EXERCISE: Each line below from the "red hat: 2 -> 6" line through the "white stacking toy: 2 -> 1" line, those two included, must be restated word for word; the pictures must not be.

RECORDS FOR PROCESSING:
--- START ---

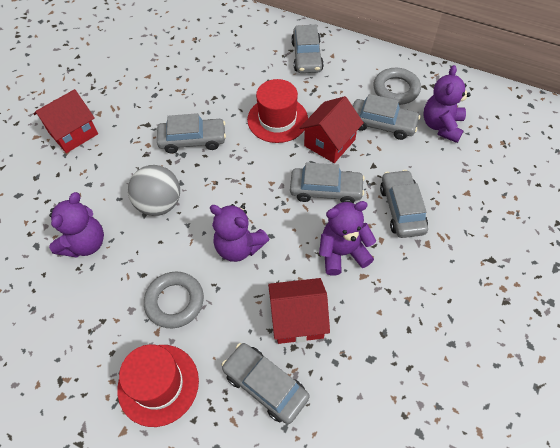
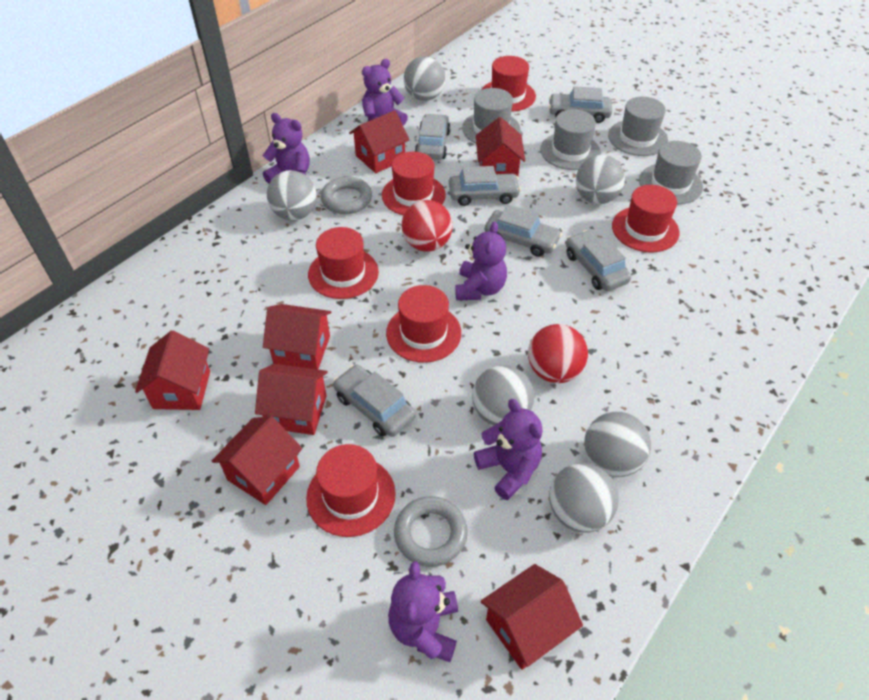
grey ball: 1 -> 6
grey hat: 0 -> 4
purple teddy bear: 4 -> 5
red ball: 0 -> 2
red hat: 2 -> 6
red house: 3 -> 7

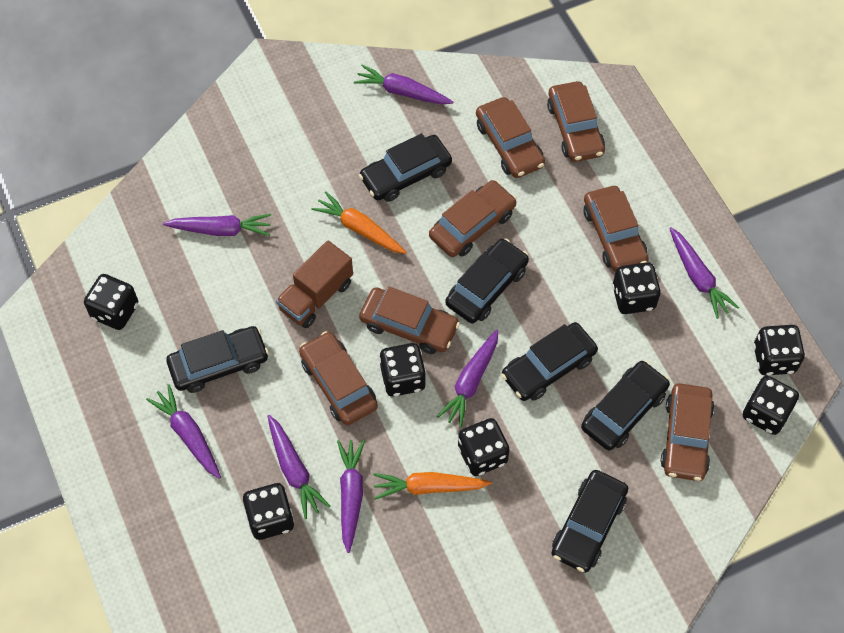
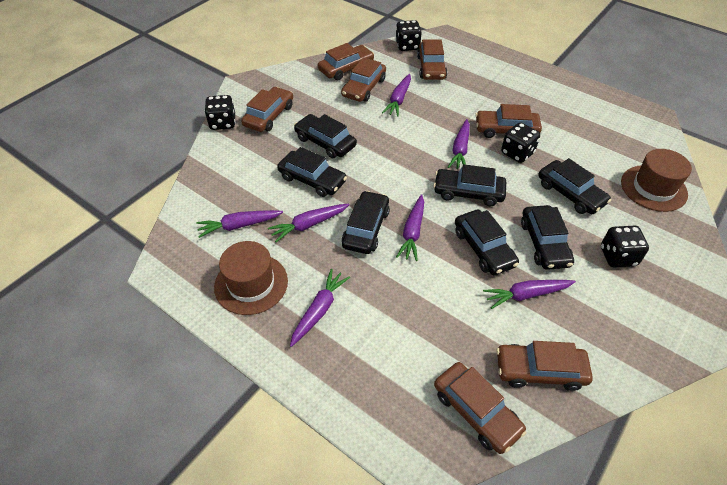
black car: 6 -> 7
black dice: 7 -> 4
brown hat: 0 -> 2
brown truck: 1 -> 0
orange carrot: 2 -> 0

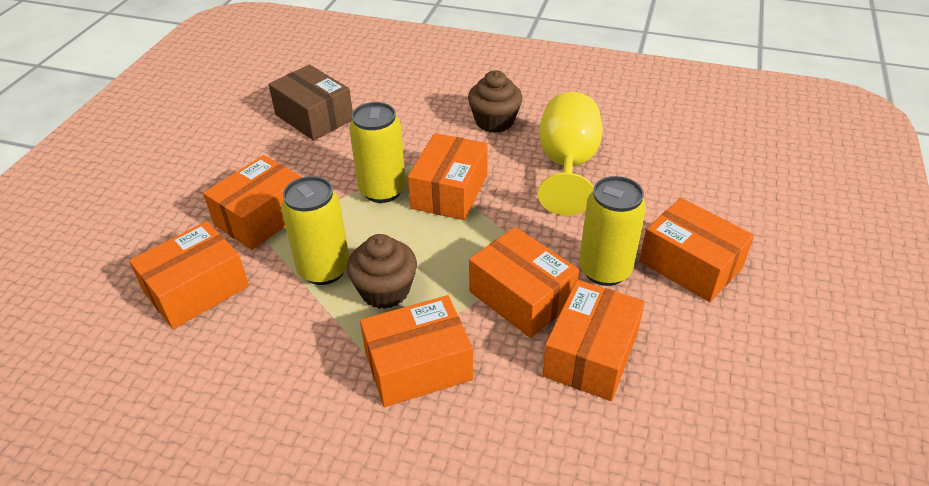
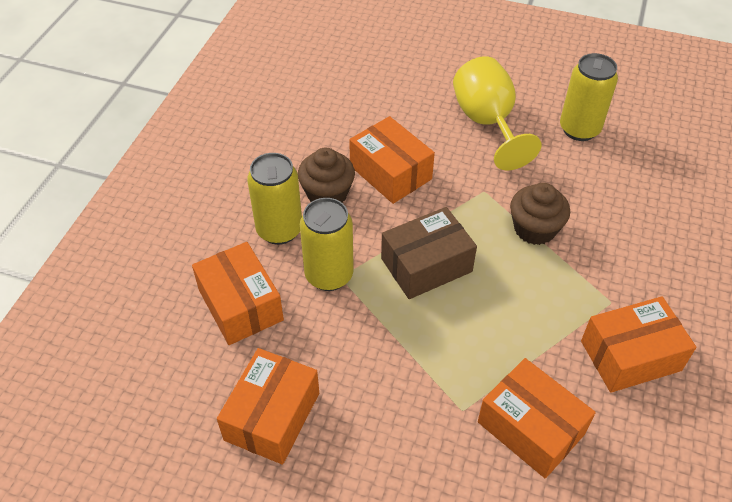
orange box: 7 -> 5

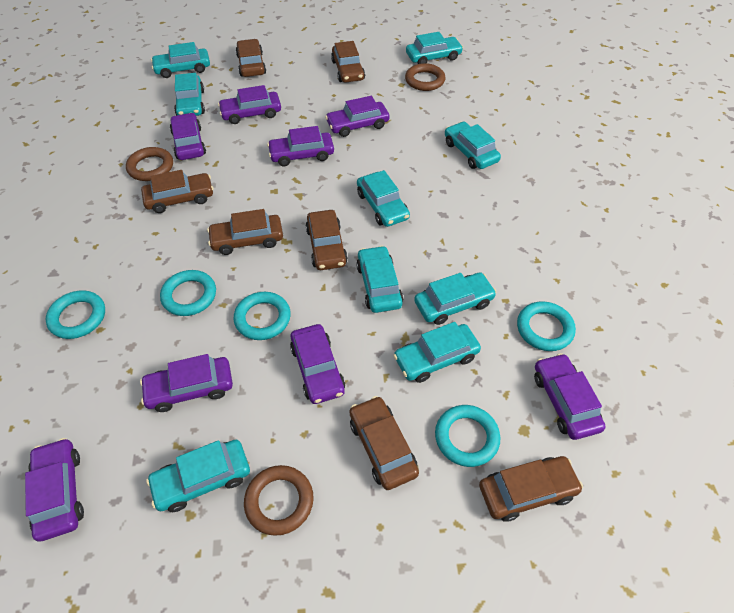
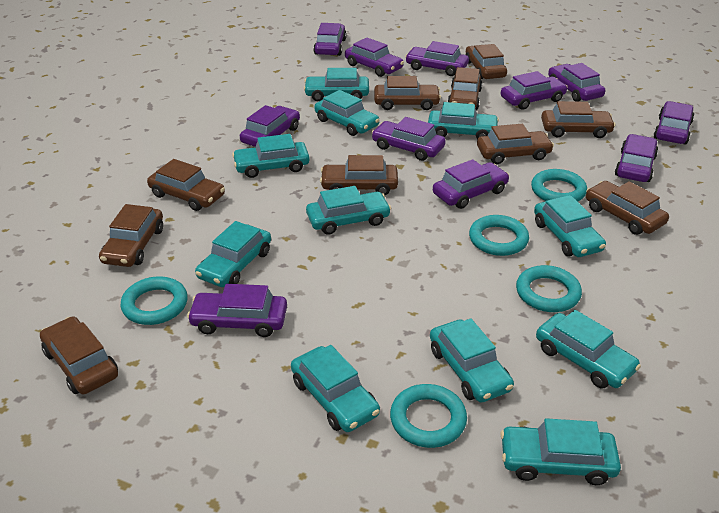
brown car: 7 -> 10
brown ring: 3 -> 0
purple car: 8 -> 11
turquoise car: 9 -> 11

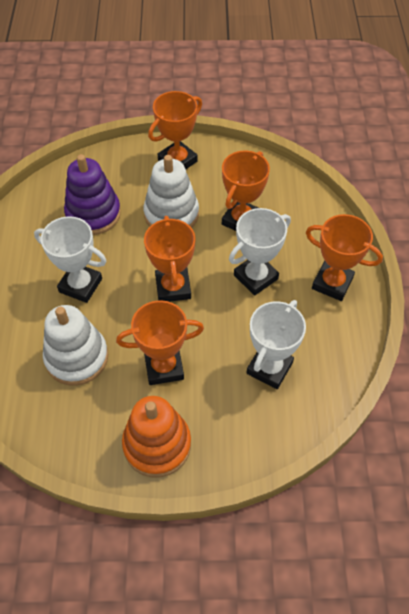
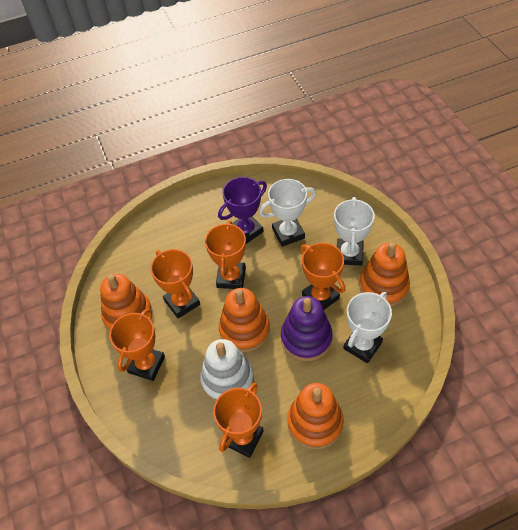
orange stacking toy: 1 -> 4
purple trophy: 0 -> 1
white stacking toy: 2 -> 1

--- END ---
--- START ---

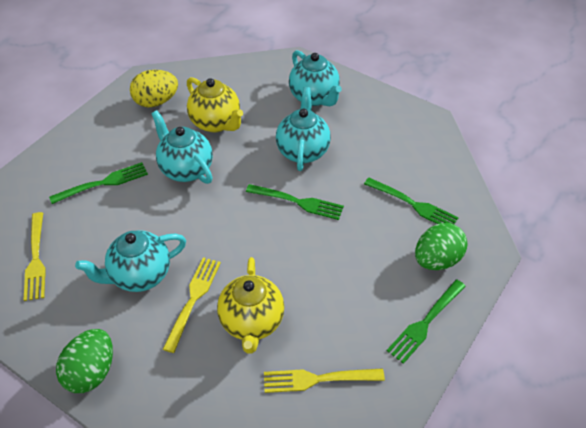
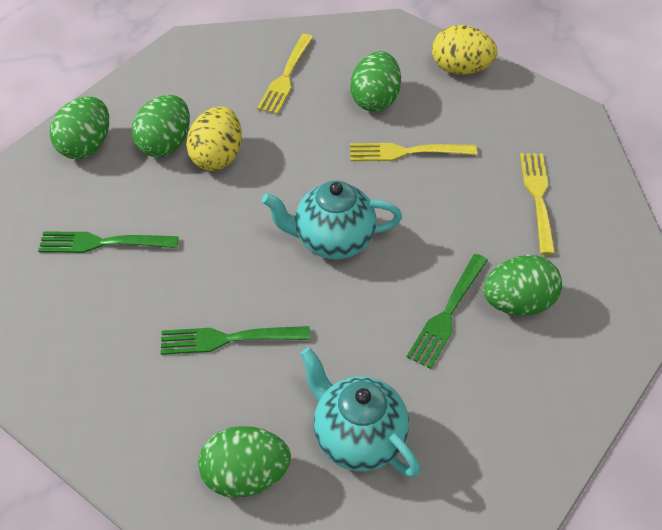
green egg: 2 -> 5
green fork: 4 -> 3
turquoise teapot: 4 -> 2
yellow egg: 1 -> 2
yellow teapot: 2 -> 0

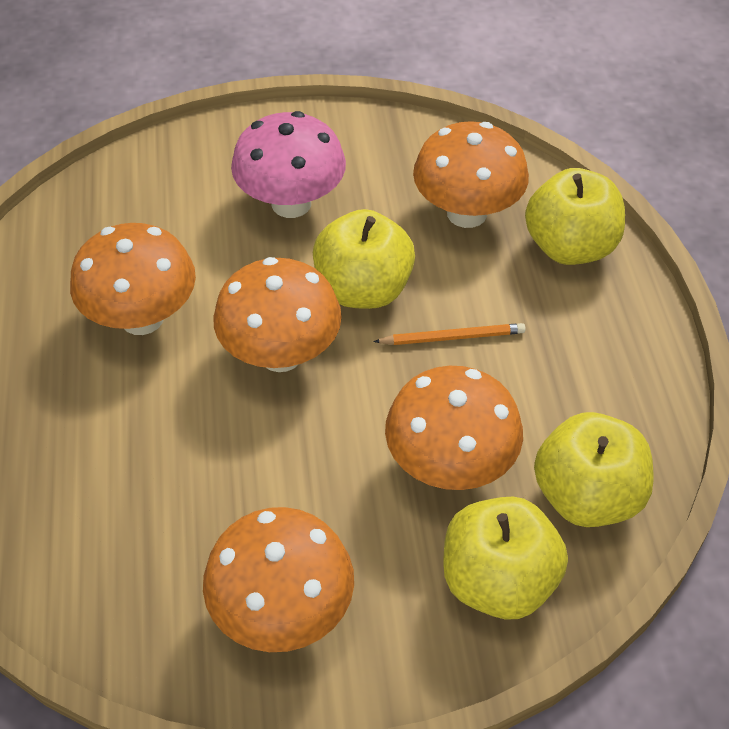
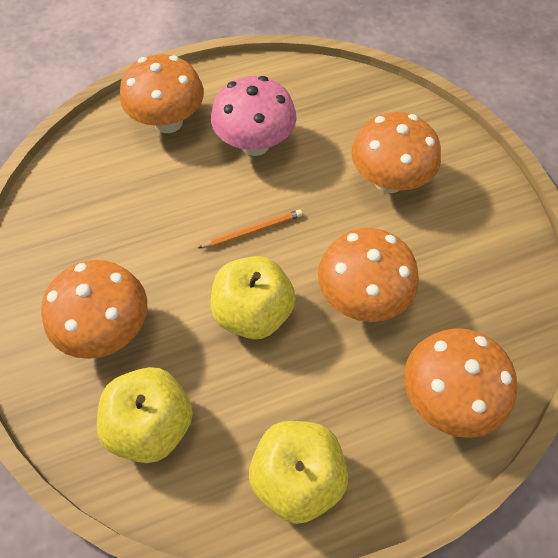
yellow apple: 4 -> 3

--- END ---
--- START ---

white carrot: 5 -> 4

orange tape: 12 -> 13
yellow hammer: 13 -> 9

--- END ---

RESPONSE BELOW:
red hat: 2 -> 6
red house: 3 -> 7

black car: 6 -> 7
black dice: 7 -> 4
brown hat: 0 -> 2
brown truck: 1 -> 0
orange carrot: 2 -> 0

orange box: 7 -> 5

brown car: 7 -> 10
brown ring: 3 -> 0
purple car: 8 -> 11
turquoise car: 9 -> 11

orange stacking toy: 1 -> 4
purple trophy: 0 -> 1
white stacking toy: 2 -> 1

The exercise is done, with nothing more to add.